__What to do__.
Some entries follow. Reproduce exactly the lines starting at the one with "purple spray bottle: [196,60,252,188]" and stopping after the one with "turquoise can: [42,174,118,275]".
Records shown Block Start
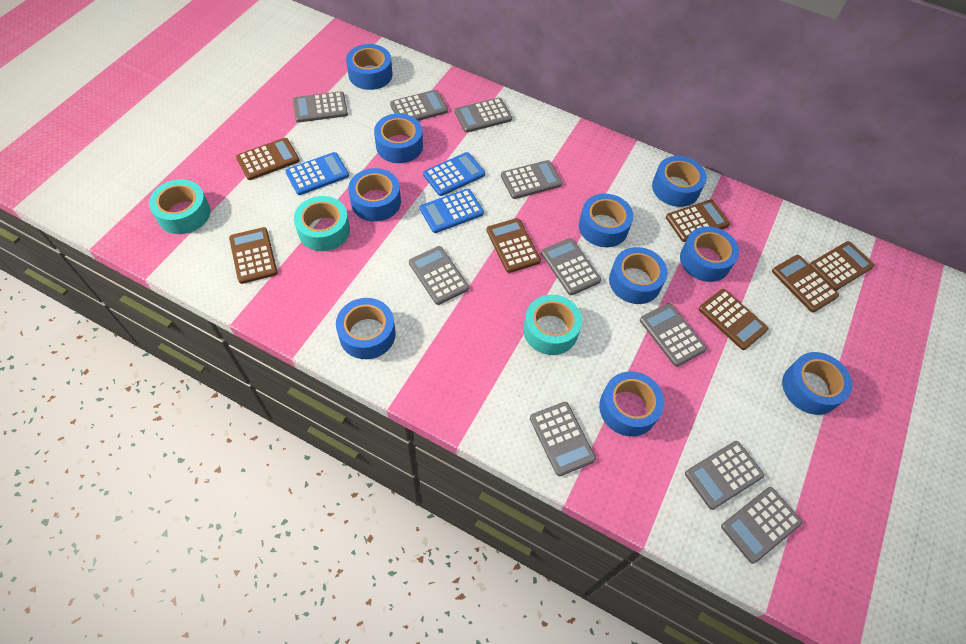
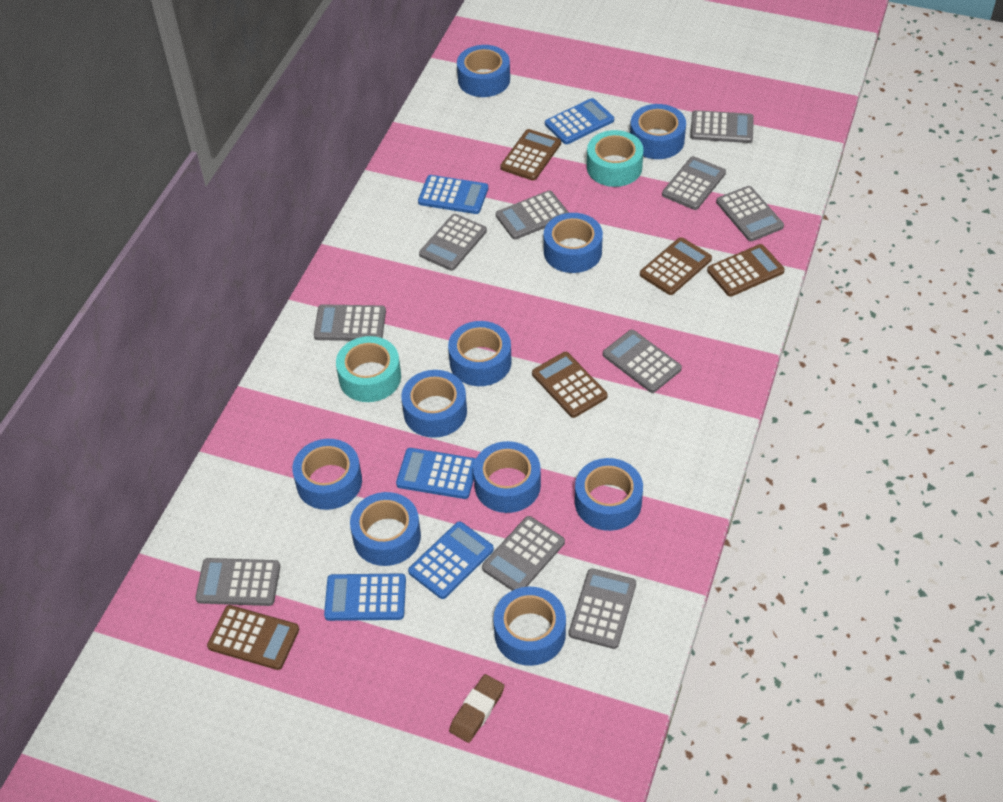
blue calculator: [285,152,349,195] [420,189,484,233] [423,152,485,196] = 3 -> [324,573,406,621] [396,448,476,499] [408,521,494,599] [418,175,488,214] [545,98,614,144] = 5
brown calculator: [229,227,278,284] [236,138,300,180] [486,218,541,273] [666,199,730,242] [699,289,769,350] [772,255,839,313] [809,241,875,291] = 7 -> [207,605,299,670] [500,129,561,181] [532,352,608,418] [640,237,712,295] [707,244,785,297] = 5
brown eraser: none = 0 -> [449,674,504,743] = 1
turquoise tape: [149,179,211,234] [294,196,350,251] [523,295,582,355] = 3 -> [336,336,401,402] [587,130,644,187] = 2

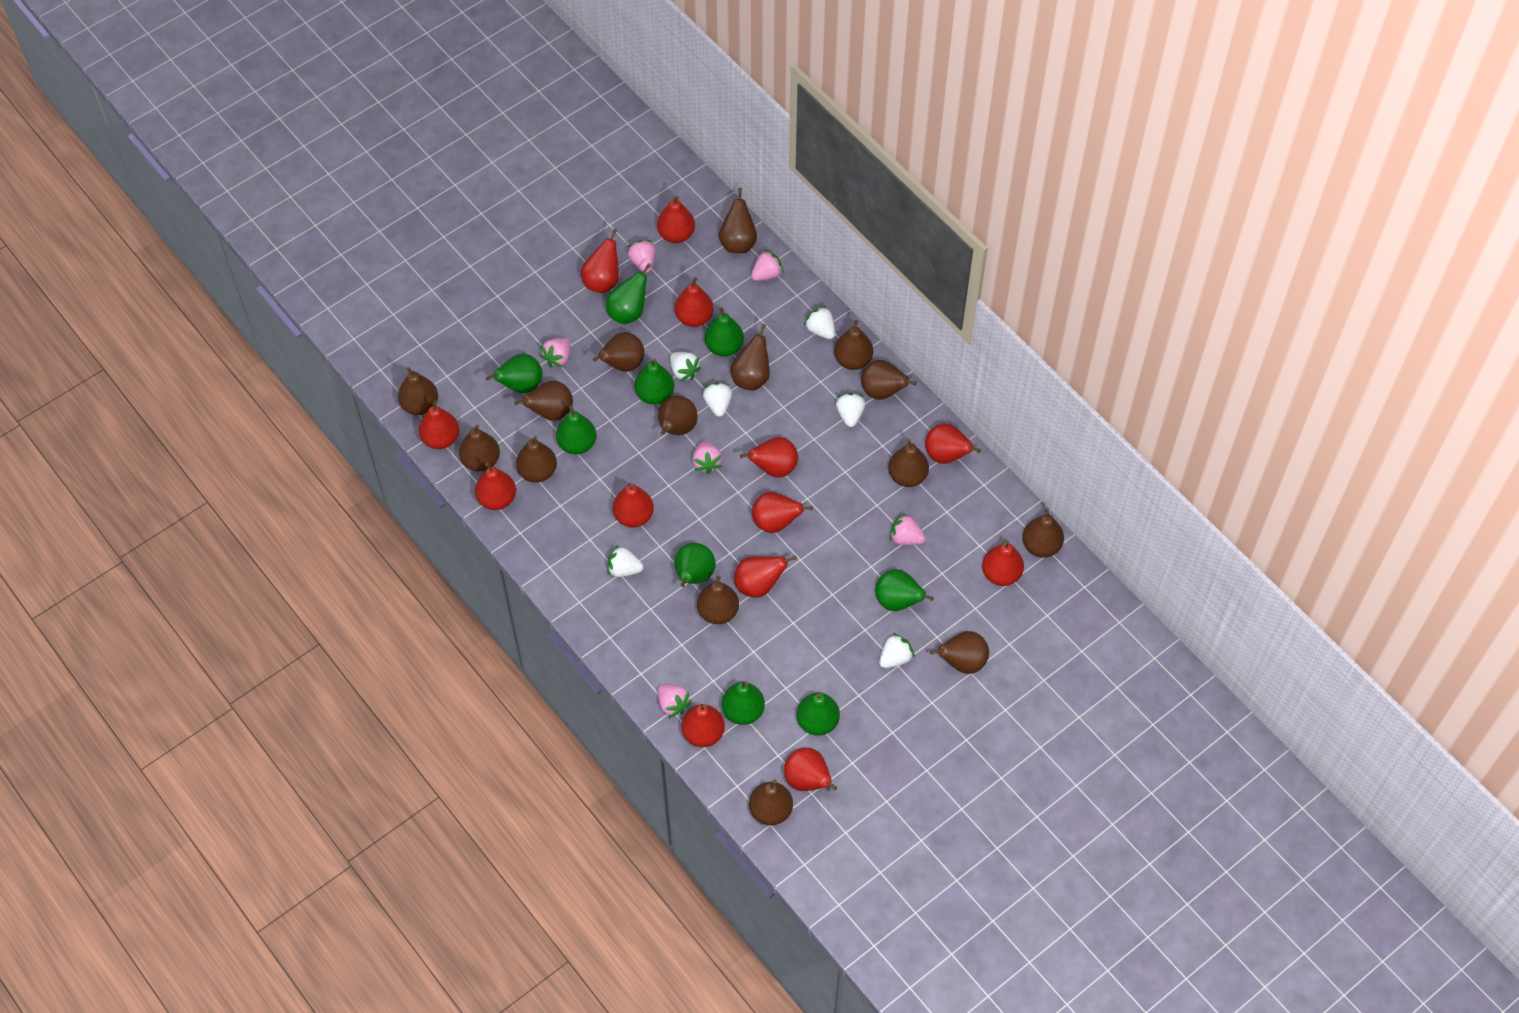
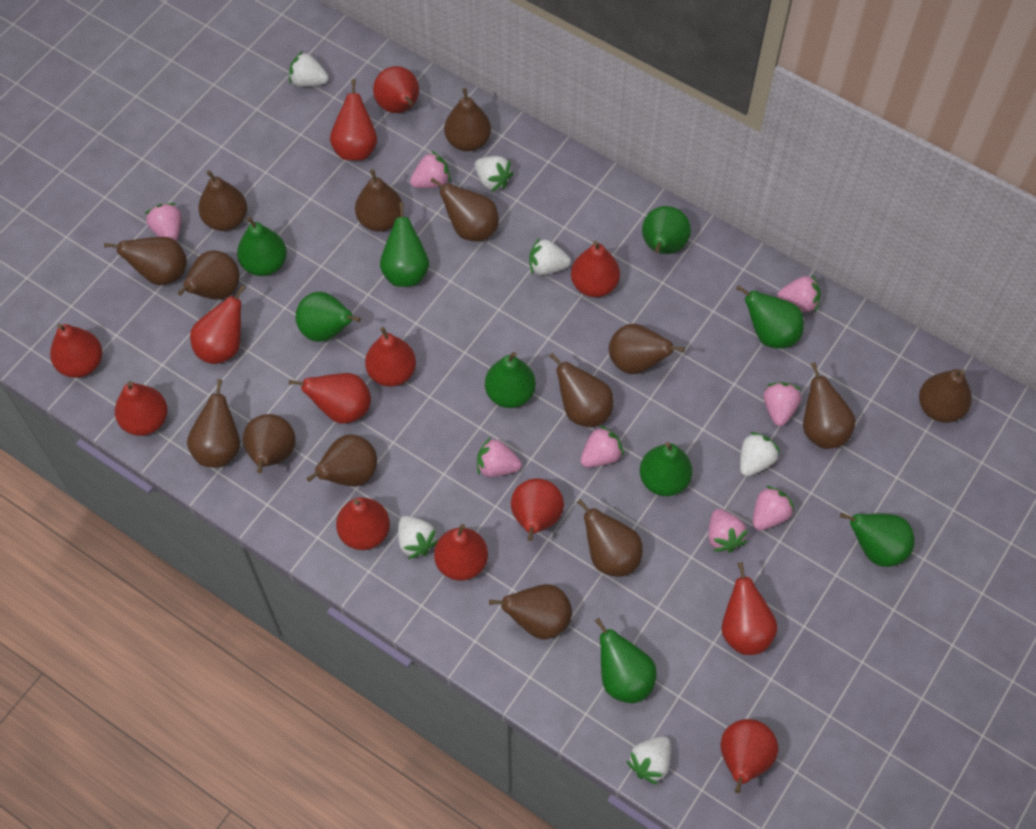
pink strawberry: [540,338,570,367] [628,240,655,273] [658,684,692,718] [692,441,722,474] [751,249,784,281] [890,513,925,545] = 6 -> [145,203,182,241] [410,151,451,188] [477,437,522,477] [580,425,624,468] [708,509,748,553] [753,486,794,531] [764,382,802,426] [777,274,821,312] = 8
Records shown Block End
Records shown Block Start
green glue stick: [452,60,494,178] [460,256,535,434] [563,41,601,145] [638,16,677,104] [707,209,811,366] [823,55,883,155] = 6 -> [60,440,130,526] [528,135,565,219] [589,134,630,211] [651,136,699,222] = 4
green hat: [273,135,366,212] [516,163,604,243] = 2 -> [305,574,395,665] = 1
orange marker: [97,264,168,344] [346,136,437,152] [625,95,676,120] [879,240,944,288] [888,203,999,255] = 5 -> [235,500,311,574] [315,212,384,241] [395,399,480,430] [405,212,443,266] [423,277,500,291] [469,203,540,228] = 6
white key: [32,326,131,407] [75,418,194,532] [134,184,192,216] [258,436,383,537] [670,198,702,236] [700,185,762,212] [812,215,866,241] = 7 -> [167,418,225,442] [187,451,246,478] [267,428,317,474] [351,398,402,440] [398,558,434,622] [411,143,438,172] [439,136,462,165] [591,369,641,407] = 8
Records shown Block End
Records shown Block Start
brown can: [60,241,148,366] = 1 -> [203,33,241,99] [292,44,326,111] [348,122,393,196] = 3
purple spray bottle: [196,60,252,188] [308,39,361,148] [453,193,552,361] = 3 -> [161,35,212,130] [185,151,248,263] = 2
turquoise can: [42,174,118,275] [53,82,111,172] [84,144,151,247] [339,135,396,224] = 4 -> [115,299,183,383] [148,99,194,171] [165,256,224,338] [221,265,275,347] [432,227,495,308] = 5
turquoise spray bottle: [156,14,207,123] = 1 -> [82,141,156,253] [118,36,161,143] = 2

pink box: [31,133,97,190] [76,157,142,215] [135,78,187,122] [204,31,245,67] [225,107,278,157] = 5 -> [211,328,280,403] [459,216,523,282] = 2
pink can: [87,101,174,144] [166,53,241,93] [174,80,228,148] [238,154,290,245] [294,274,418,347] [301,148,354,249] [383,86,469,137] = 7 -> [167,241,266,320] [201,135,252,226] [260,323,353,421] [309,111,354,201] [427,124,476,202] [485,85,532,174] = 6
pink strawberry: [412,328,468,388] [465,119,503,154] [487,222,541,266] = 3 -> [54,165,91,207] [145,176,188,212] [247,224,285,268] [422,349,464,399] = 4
Records shown Block End
__The completed task__.
purple spray bottle: [196,60,252,188] [308,39,361,148] [453,193,552,361] = 3 -> [161,35,212,130] [185,151,248,263] = 2
turquoise can: [42,174,118,275] [53,82,111,172] [84,144,151,247] [339,135,396,224] = 4 -> [115,299,183,383] [148,99,194,171] [165,256,224,338] [221,265,275,347] [432,227,495,308] = 5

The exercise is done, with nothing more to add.